Activity:
Lines from the entries below that hold "bulb" form the answer; copy all of them.

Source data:
====
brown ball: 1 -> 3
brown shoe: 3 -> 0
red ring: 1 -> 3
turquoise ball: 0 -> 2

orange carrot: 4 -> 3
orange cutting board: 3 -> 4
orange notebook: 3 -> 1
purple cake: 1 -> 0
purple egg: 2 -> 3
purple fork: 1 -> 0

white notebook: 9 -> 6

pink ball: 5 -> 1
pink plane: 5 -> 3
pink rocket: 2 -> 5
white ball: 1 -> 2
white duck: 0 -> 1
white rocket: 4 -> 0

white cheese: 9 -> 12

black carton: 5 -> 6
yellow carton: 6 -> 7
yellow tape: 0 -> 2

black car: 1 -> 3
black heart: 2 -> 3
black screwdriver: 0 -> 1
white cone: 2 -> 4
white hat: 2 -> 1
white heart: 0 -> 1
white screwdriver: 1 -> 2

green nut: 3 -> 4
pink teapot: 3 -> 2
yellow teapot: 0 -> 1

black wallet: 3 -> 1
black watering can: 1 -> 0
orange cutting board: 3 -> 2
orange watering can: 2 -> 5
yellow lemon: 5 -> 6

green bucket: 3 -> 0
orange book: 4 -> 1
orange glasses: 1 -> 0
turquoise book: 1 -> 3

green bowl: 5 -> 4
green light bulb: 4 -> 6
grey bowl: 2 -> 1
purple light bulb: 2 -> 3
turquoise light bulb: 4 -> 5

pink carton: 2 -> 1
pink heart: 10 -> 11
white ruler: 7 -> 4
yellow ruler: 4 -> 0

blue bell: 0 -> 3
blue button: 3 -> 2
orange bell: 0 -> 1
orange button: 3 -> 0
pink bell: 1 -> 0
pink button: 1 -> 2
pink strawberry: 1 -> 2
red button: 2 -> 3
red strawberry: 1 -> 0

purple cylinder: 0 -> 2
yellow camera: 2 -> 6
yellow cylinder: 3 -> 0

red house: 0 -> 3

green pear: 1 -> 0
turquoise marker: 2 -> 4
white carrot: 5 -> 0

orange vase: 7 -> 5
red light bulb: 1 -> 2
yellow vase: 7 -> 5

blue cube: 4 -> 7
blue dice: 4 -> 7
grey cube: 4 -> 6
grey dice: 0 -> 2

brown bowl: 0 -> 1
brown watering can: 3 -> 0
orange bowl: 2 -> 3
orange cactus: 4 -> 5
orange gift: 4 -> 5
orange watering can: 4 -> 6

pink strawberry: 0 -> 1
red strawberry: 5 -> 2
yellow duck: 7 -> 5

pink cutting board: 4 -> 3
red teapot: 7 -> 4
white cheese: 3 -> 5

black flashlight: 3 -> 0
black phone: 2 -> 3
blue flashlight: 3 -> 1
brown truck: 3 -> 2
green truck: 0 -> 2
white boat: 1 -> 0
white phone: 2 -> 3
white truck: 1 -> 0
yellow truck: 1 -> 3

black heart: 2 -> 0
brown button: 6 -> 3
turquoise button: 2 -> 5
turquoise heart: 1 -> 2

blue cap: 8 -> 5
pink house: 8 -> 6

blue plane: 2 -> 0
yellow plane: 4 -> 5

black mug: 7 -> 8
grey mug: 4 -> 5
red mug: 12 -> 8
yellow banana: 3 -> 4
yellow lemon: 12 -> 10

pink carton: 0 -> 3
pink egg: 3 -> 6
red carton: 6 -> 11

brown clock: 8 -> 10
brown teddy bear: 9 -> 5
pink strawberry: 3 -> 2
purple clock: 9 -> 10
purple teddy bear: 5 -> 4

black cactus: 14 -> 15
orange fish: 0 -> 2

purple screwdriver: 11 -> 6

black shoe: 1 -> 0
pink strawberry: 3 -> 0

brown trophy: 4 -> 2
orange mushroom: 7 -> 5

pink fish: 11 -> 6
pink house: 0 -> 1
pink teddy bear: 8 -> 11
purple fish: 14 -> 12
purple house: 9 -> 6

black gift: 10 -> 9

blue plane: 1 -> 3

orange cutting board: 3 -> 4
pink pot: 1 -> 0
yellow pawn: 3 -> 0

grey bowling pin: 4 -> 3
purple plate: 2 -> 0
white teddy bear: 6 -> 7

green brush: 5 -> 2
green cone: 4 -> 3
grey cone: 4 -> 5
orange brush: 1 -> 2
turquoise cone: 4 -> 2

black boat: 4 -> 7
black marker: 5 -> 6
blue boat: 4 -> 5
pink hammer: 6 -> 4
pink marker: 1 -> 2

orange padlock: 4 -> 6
====
Exercise output:
green light bulb: 4 -> 6
purple light bulb: 2 -> 3
turquoise light bulb: 4 -> 5
red light bulb: 1 -> 2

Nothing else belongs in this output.